##### Data extracts
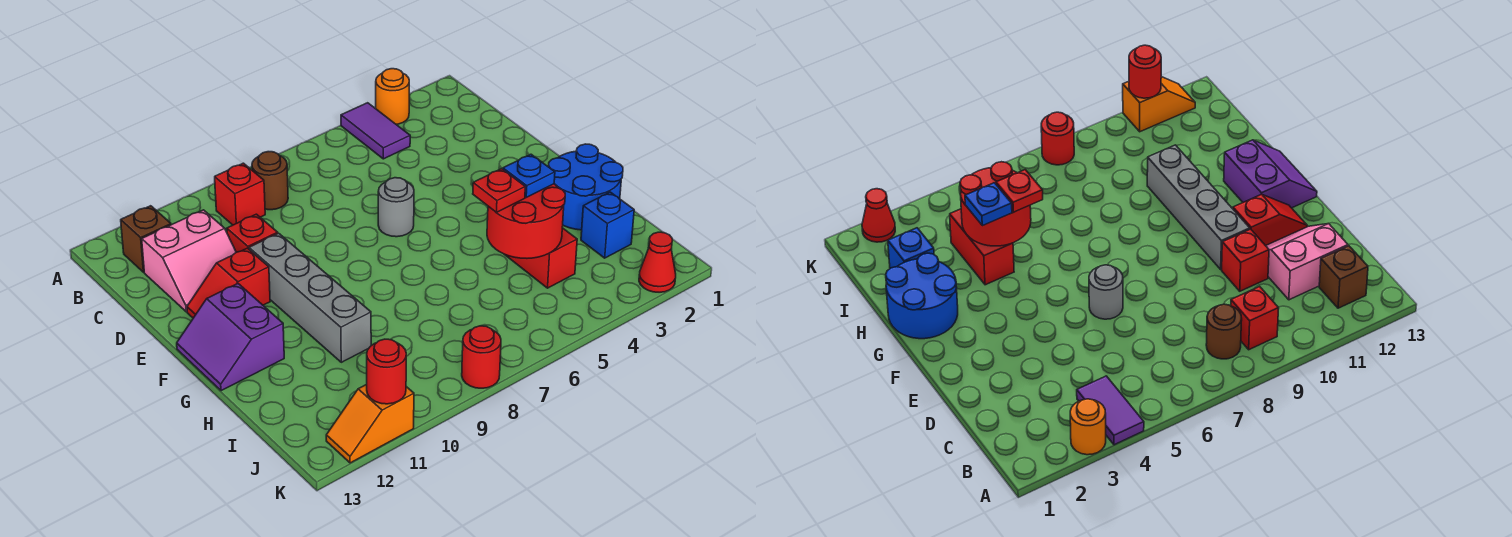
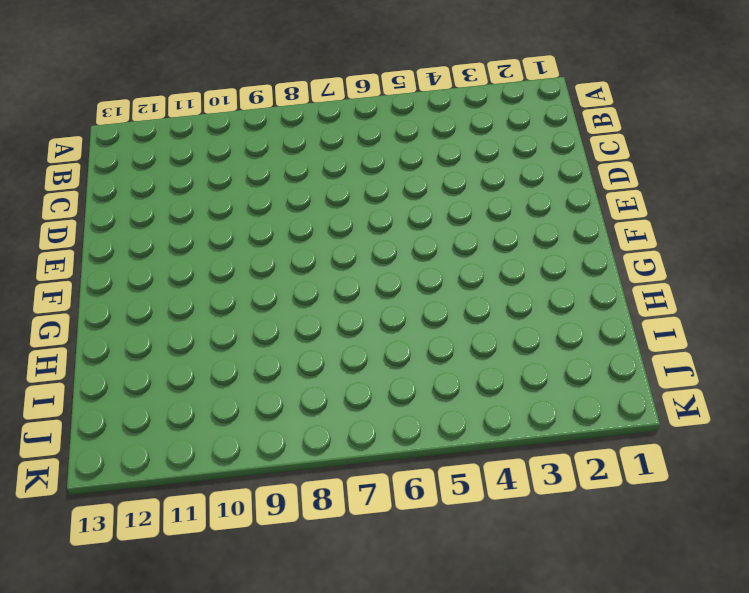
none -> orange round brick A3 level 1
none -> purple tile A4:B4 level 1
none -> brown round brick B8 level 1

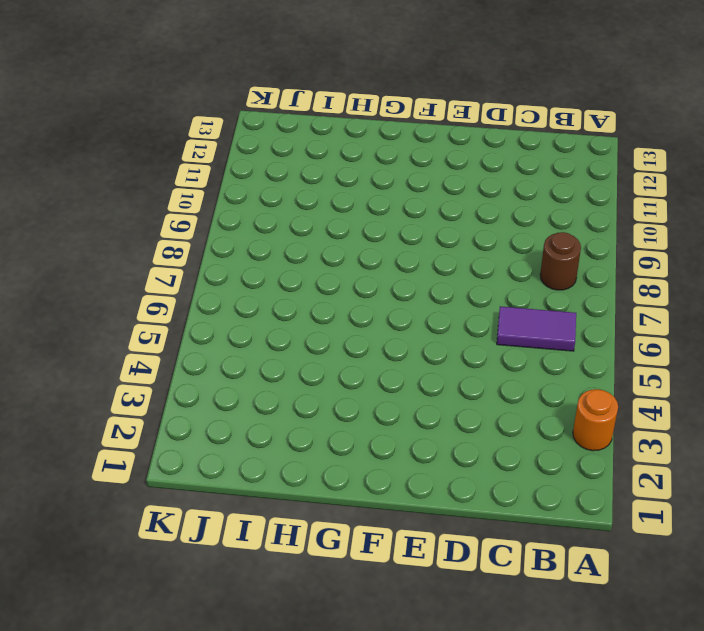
purple tile B6:C6 level 1 -> purple tile A4:B4 level 1
none -> red brick B9 level 1
none -> brown brick B12 level 1
none -> pink slope C11:D12 level 1 top C

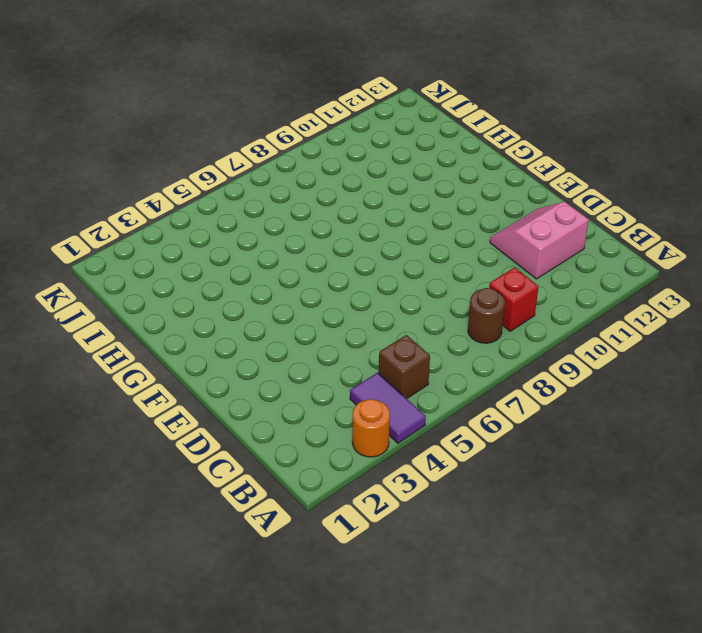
brown brick B5 level 1 -> brown brick B12 level 1
none -> red brick D10 level 1
none -> grey round brick E6 level 1
none -> grey brick E10:H10 level 1

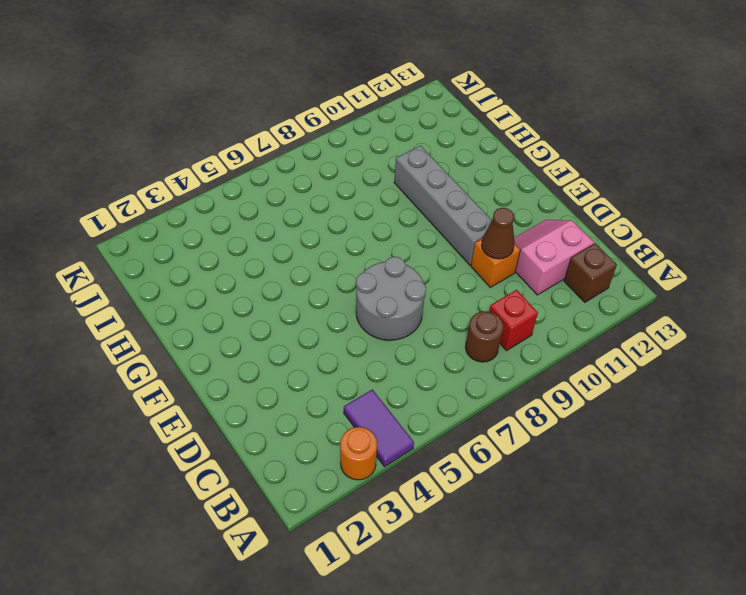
grey round brick D6:E7 level 1 -> grey round brick E6 level 1
orange brick D10 level 1 -> red brick D10 level 1
brown cone D10 level 2 -> none
none -> red slope E11:E12 level 1 top 11
none -> purple slope F12:G13 level 1 top 12
none -> blue round brick G1:H2 level 1

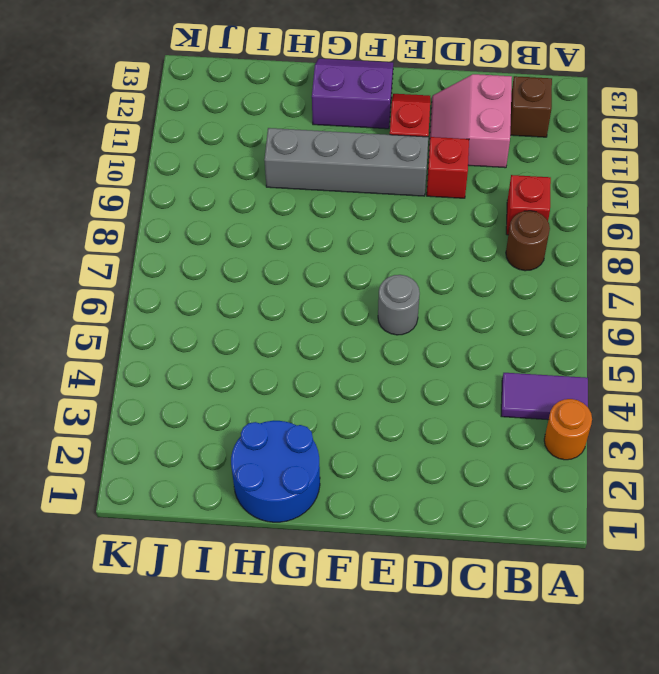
none -> red brick H4:I4 level 1
none -> blue brick I2 level 1
none -> red cone K2 level 1

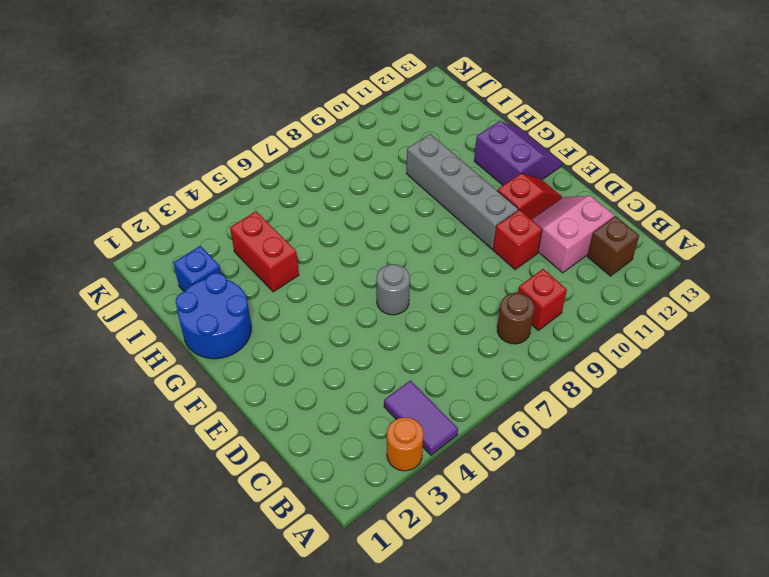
none -> red cone K2 level 1
none -> red round brick K8 level 1
none -> orange slope K11:K12 level 1 top 11

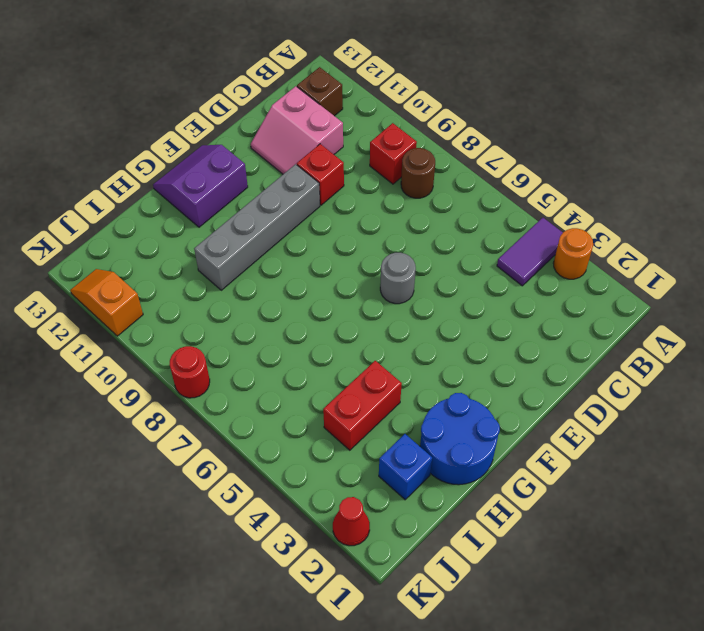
none -> red slope E11:E12 level 1 top 11
none -> red round brick H4:I5 level 2
none -> red round brick K11 level 2

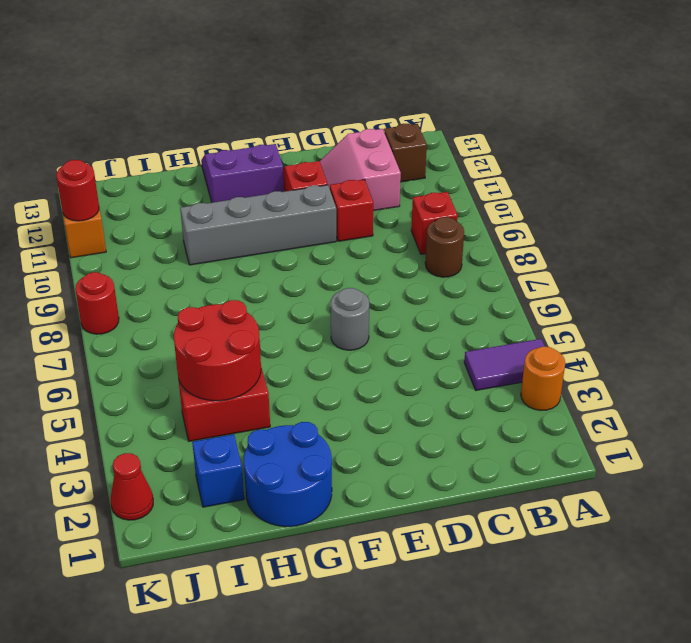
none -> blue plate H4 level 3
none -> red plate H5 level 3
##########
— Task to carry out —
Would you reproduce the lines from the one with "brown cone D10 level 2 -> none" through the final line of the data above, exactly and only those, without any pictures?

— Solution below —
brown cone D10 level 2 -> none
none -> red slope E11:E12 level 1 top 11
none -> purple slope F12:G13 level 1 top 12
none -> blue round brick G1:H2 level 1

none -> red brick H4:I4 level 1
none -> blue brick I2 level 1
none -> red cone K2 level 1

none -> red cone K2 level 1
none -> red round brick K8 level 1
none -> orange slope K11:K12 level 1 top 11

none -> red slope E11:E12 level 1 top 11
none -> red round brick H4:I5 level 2
none -> red round brick K11 level 2

none -> blue plate H4 level 3
none -> red plate H5 level 3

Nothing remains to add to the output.